SOURCE MATERIAL —
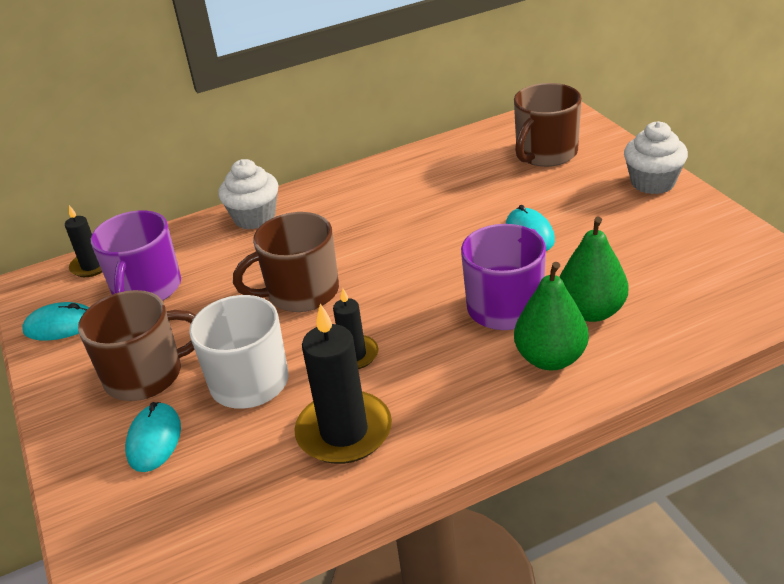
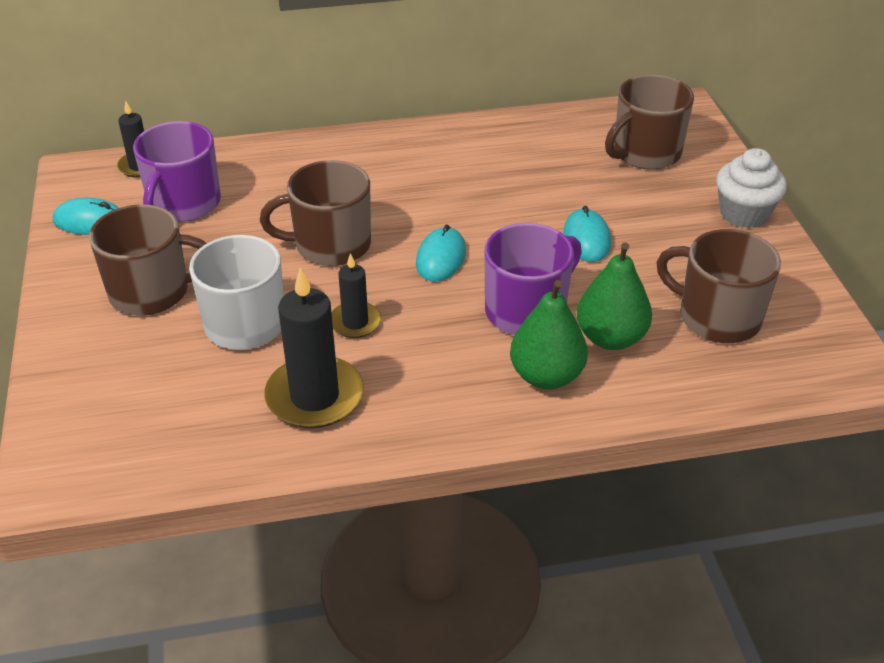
camera: 10 degrees right, 5 degrees up
(154, 440) = (136, 357): turquoise mouse -> turquoise mouse (441, 258)
(254, 217) = (316, 153): white cupcake -> none
(674, 272) = (717, 317): none -> brown mug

WORK REQUIRED — Without the pictures, print the whole listing exactly as given.

TASK OUTPUT —
camera: 10 degrees right, 5 degrees up
(154, 440) = (136, 357): turquoise mouse -> turquoise mouse (441, 258)
(254, 217) = (316, 153): white cupcake -> none
(674, 272) = (717, 317): none -> brown mug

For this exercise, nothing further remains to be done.